- [WHAT IS REQUIRED]: Each line below from the one containing "C1: 100nF (5V, LIGHT) -> 100nF (5V, GND)" through the one containing "U4: L9110S -> HG7881" should be output exactly as it stands, and no other line should appear.

- [EXERCISE INPUTS]:
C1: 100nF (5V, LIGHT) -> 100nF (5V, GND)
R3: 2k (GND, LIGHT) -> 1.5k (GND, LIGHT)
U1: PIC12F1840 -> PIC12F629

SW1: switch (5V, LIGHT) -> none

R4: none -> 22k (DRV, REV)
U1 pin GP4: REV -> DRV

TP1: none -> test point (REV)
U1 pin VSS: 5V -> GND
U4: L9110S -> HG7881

--

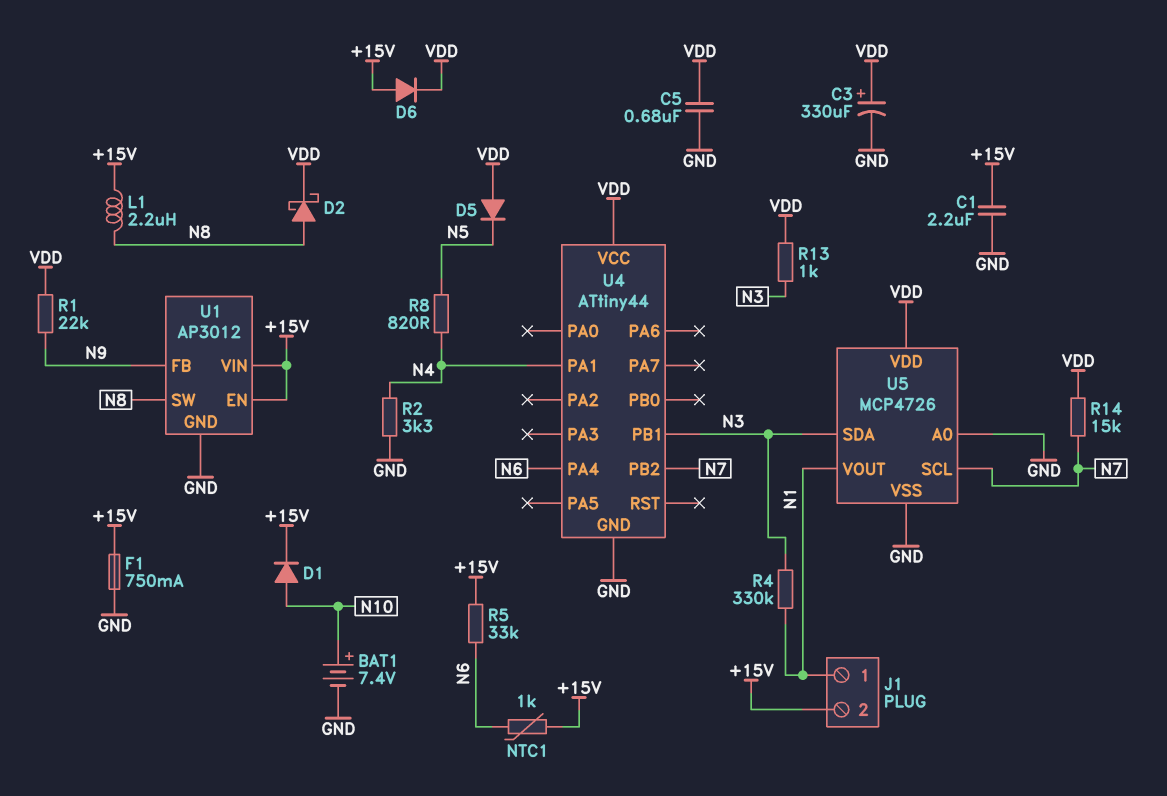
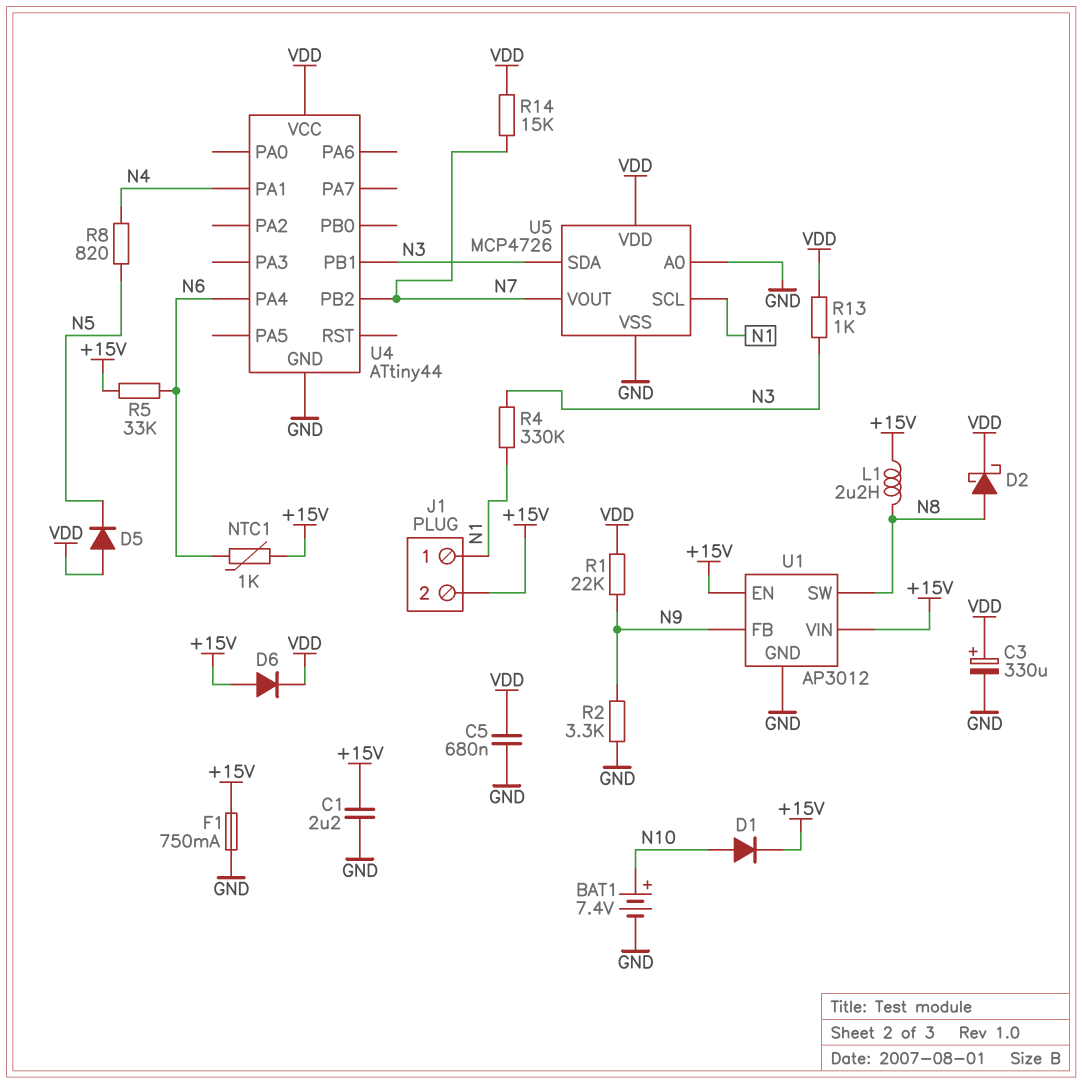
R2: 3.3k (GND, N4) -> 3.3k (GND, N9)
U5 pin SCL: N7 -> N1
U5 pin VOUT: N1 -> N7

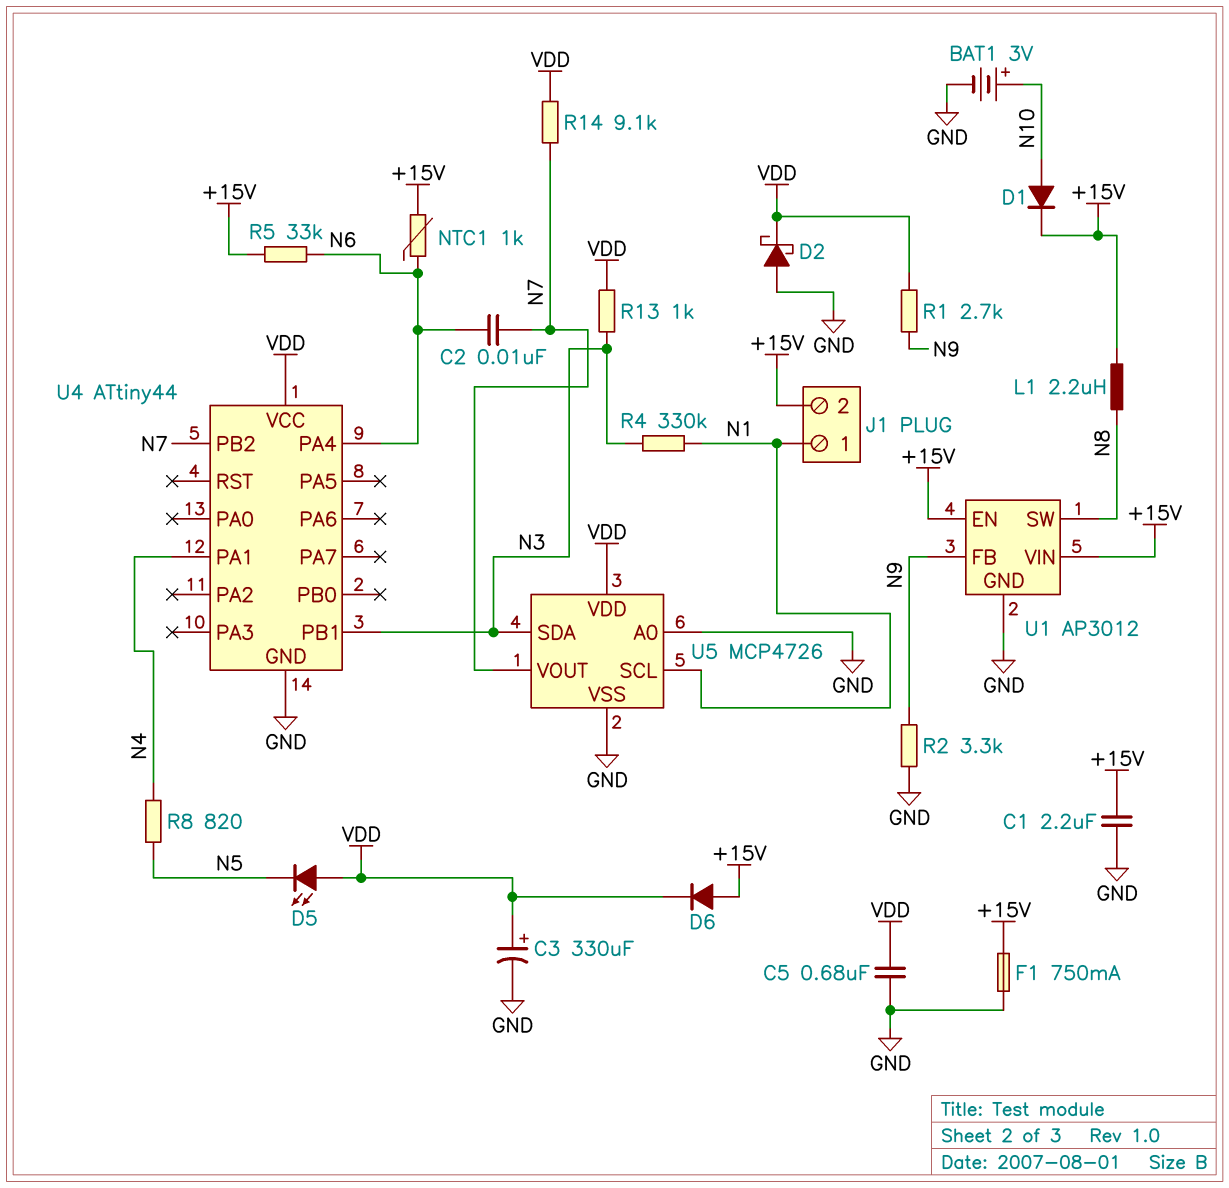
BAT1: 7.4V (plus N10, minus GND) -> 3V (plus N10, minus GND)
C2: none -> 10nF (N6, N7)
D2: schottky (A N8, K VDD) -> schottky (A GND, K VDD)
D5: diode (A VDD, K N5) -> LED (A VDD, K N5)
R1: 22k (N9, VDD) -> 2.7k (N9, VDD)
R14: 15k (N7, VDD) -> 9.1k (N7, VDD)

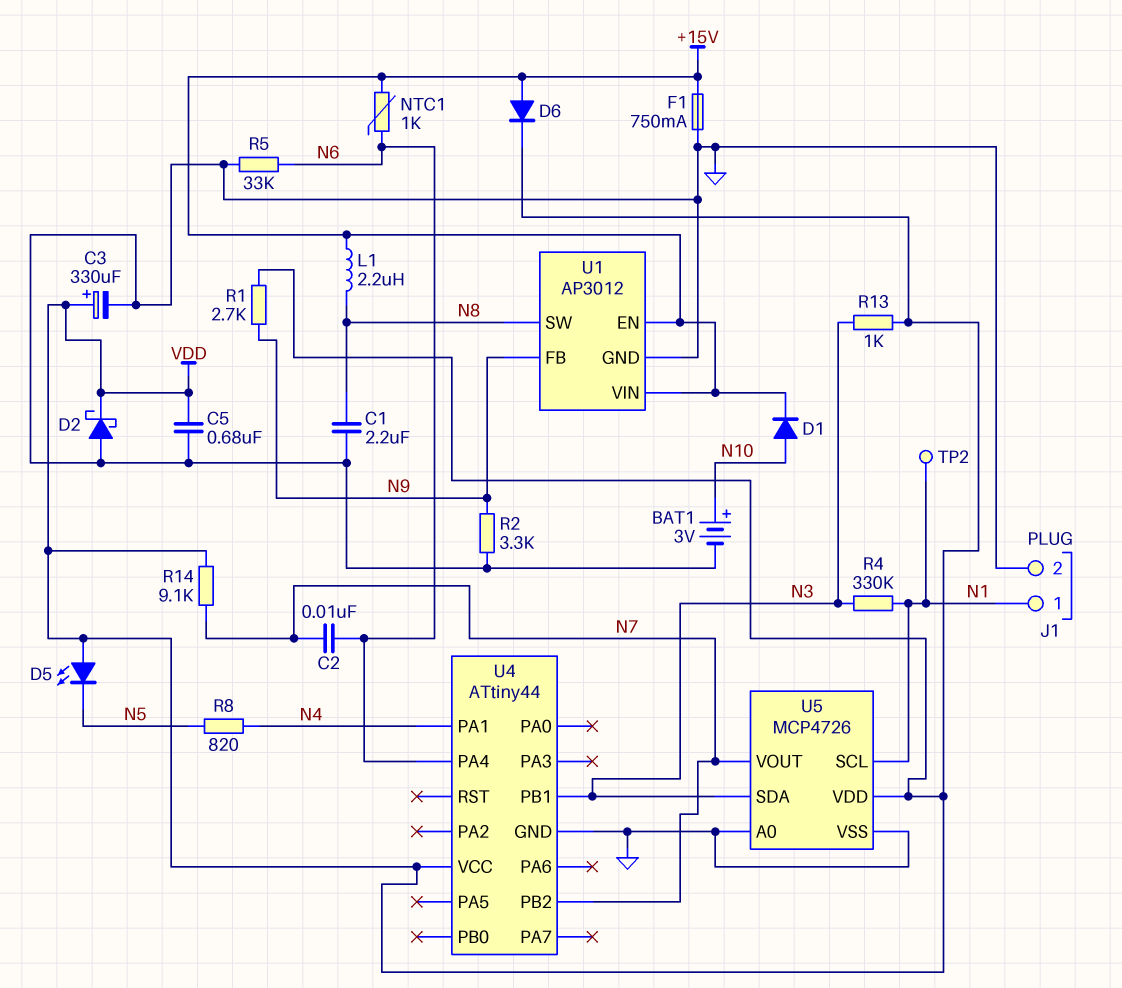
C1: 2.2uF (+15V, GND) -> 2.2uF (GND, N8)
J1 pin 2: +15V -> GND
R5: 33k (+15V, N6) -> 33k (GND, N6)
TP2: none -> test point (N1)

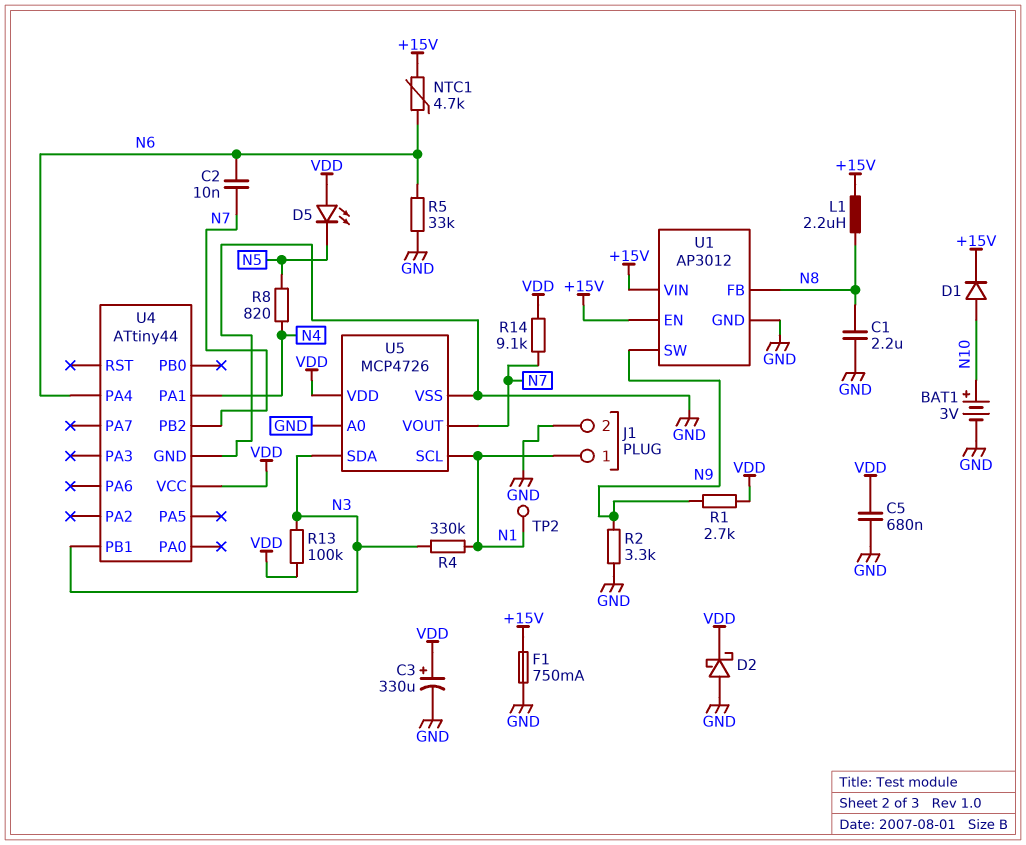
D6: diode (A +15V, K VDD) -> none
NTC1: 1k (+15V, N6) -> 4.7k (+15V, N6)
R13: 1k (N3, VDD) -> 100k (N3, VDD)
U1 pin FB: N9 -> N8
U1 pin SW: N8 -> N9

- [EXERCISE RESPONSE]:
C1: 100nF (5V, LIGHT) -> 100nF (5V, GND)
R3: 2k (GND, LIGHT) -> 1.5k (GND, LIGHT)
U1: PIC12F1840 -> PIC12F629

SW1: switch (5V, LIGHT) -> none

R4: none -> 22k (DRV, REV)
U1 pin GP4: REV -> DRV

TP1: none -> test point (REV)
U1 pin VSS: 5V -> GND
U4: L9110S -> HG7881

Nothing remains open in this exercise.